◆ 課題
以下のレコードをすべて、各行を一字も変えずにそのまま出力せよ。
___ 提供データ
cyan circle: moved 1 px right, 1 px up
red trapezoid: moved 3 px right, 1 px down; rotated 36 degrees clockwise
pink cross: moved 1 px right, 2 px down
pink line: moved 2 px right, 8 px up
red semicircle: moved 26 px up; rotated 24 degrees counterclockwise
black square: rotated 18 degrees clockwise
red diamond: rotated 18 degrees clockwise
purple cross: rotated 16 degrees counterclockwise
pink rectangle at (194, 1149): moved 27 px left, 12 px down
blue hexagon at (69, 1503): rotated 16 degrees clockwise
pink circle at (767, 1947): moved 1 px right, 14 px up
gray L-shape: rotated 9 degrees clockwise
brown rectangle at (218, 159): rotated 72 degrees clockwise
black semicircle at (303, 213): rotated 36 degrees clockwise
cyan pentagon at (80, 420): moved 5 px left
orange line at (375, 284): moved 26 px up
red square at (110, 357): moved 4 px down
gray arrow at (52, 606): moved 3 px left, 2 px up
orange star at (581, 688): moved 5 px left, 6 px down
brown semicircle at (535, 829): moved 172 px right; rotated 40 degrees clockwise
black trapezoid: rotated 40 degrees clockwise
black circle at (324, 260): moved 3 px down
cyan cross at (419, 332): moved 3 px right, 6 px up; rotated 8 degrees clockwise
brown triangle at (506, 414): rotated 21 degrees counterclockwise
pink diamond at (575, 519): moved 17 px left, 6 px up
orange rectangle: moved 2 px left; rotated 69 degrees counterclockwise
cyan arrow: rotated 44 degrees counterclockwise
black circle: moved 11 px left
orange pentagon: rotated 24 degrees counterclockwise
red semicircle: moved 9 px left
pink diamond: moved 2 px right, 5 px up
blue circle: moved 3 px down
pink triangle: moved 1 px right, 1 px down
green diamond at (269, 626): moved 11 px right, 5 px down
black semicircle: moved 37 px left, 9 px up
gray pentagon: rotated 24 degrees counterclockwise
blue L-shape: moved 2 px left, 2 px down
______
◆ 回答
cyan circle: moved 1 px right, 1 px up
red trapezoid: moved 3 px right, 1 px down; rotated 36 degrees clockwise
pink cross: moved 1 px right, 2 px down
pink line: moved 2 px right, 8 px up
red semicircle: moved 26 px up; rotated 24 degrees counterclockwise
black square: rotated 18 degrees clockwise
red diamond: rotated 18 degrees clockwise
purple cross: rotated 16 degrees counterclockwise
pink rectangle at (194, 1149): moved 27 px left, 12 px down
blue hexagon at (69, 1503): rotated 16 degrees clockwise
pink circle at (767, 1947): moved 1 px right, 14 px up
gray L-shape: rotated 9 degrees clockwise
brown rectangle at (218, 159): rotated 72 degrees clockwise
black semicircle at (303, 213): rotated 36 degrees clockwise
cyan pentagon at (80, 420): moved 5 px left
orange line at (375, 284): moved 26 px up
red square at (110, 357): moved 4 px down
gray arrow at (52, 606): moved 3 px left, 2 px up
orange star at (581, 688): moved 5 px left, 6 px down
brown semicircle at (535, 829): moved 172 px right; rotated 40 degrees clockwise
black trapezoid: rotated 40 degrees clockwise
black circle at (324, 260): moved 3 px down
cyan cross at (419, 332): moved 3 px right, 6 px up; rotated 8 degrees clockwise
brown triangle at (506, 414): rotated 21 degrees counterclockwise
pink diamond at (575, 519): moved 17 px left, 6 px up
orange rectangle: moved 2 px left; rotated 69 degrees counterclockwise
cyan arrow: rotated 44 degrees counterclockwise
black circle: moved 11 px left
orange pentagon: rotated 24 degrees counterclockwise
red semicircle: moved 9 px left
pink diamond: moved 2 px right, 5 px up
blue circle: moved 3 px down
pink triangle: moved 1 px right, 1 px down
green diamond at (269, 626): moved 11 px right, 5 px down
black semicircle: moved 37 px left, 9 px up
gray pentagon: rotated 24 degrees counterclockwise
blue L-shape: moved 2 px left, 2 px down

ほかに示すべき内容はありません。